#### [YOUR ASSIGNMENT]
Restate, exactly as written, the entries below from the line that holds "(747, 418) = (800, 191): orange" through the line that holds "(186, 293) = (374, 458): none". Pictures are not part of the copy.

#### [Object tracking records]
BEGIN

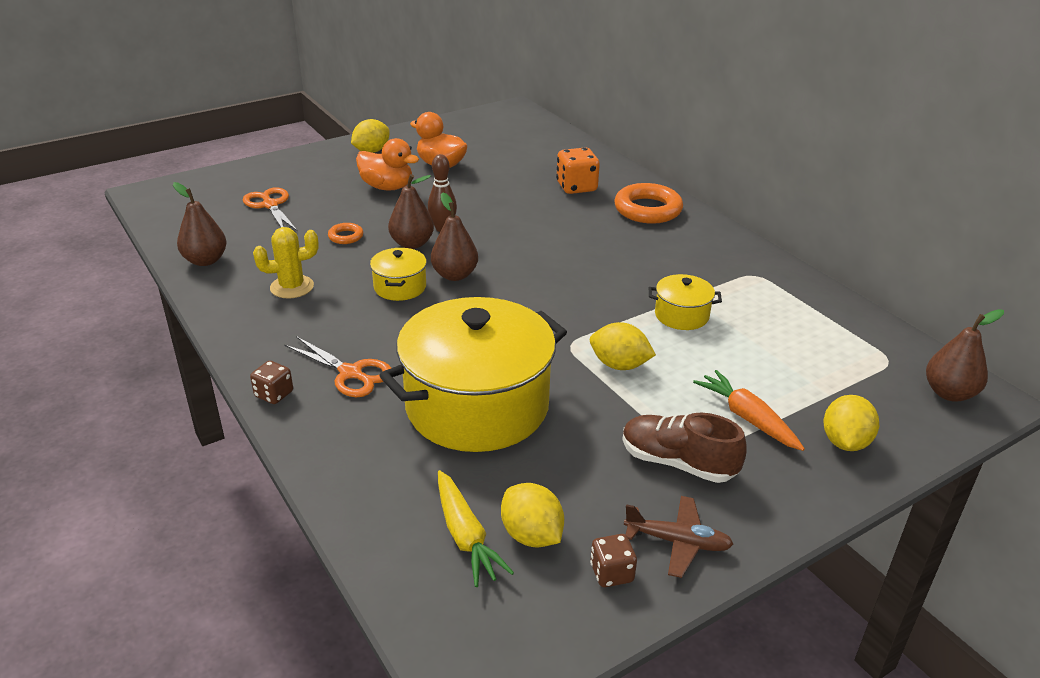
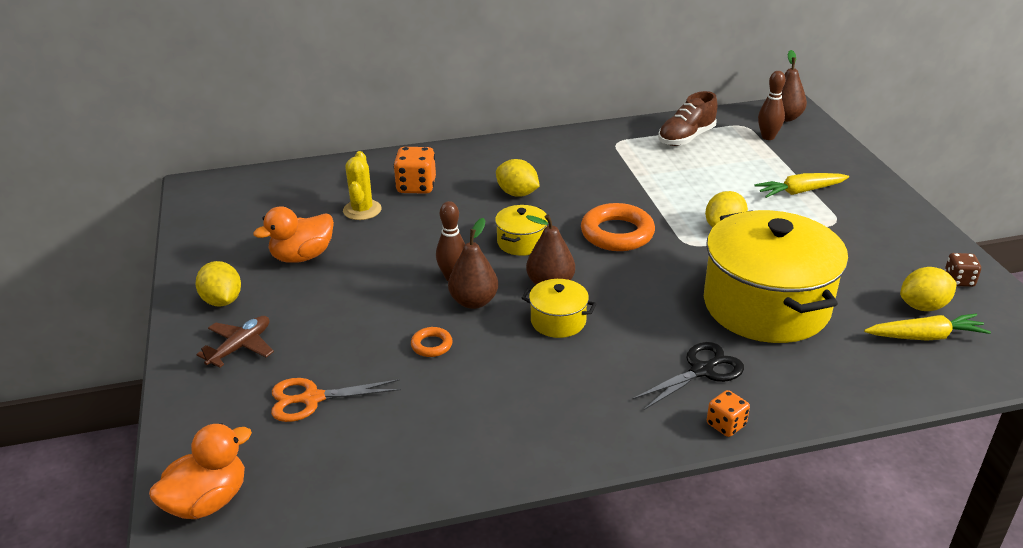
camera: 70 degrees left, 0 degrees up
(205, 260) = (427, 465): brown pear -> none
(274, 394) = (726, 425): brown dice -> orange dice
(292, 287) = (525, 396): yellow cactus -> yellow cactus (362, 210)
(350, 373) = (702, 371): orange scissors -> black scissors
(387, 187) = (330, 301): orange duck -> orange duck (207, 501)
(647, 209) = (484, 161): orange ring -> orange ring (617, 233)
(677, 463) = (847, 230): brown shoe -> brown shoe (686, 138)
(678, 542) = (927, 248): brown plane -> brown plane (240, 347)
(681, 315) = (663, 185): yellow pot -> yellow pot (521, 242)
(747, 418) = (800, 191): orange carrot -> yellow carrot
(845, 442) = (830, 165): yellow lemon -> yellow lemon (517, 193)
(875, 382) = (768, 137): none -> brown bowling pin

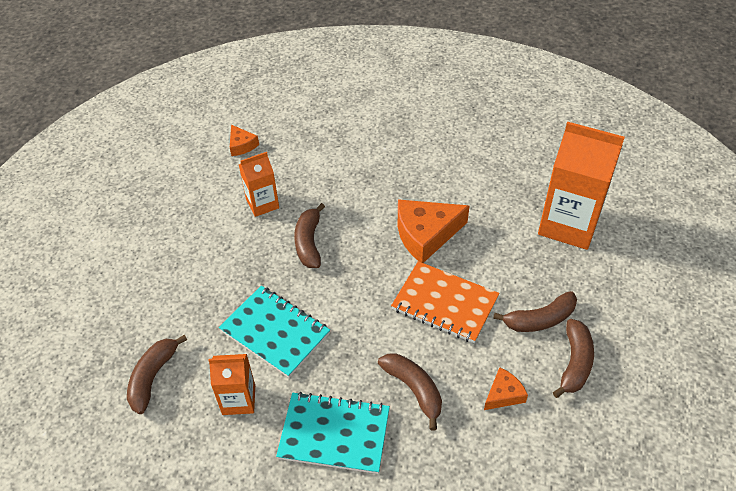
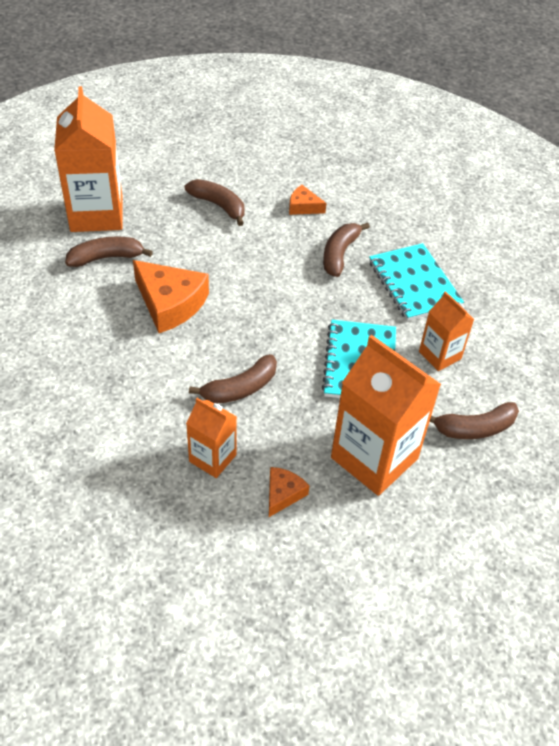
camera: 125 degrees left, 0 degrees up
(186, 293) = (374, 458): none -> orange carton
(241, 145) = (126, 537): orange cheese -> orange cheese (283, 494)
(445, 303) = (243, 264): orange notebook -> none
(574, 363) = (246, 179): brown banana -> brown banana (106, 257)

END

#### [RESPONSE TO THIS EXERCISE]
(747, 418) = (800, 191): orange carrot -> yellow carrot
(845, 442) = (830, 165): yellow lemon -> yellow lemon (517, 193)
(875, 382) = (768, 137): none -> brown bowling pin

camera: 125 degrees left, 0 degrees up
(186, 293) = (374, 458): none -> orange carton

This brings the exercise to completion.